Segment Start: Supplied data

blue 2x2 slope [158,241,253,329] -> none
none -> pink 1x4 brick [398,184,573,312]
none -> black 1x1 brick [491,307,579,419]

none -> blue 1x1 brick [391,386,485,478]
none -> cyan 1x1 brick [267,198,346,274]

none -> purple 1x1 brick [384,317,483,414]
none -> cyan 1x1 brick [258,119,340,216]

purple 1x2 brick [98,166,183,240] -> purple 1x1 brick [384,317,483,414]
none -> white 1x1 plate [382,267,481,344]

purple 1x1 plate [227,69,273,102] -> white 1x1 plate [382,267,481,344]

Segment End: Supplied data

▸ Problem description: Retype the material above, line by line, exactly.

▸ Task output:
blue 2x2 slope [158,241,253,329] -> none
none -> pink 1x4 brick [398,184,573,312]
none -> black 1x1 brick [491,307,579,419]

none -> blue 1x1 brick [391,386,485,478]
none -> cyan 1x1 brick [267,198,346,274]

none -> purple 1x1 brick [384,317,483,414]
none -> cyan 1x1 brick [258,119,340,216]

purple 1x2 brick [98,166,183,240] -> purple 1x1 brick [384,317,483,414]
none -> white 1x1 plate [382,267,481,344]

purple 1x1 plate [227,69,273,102] -> white 1x1 plate [382,267,481,344]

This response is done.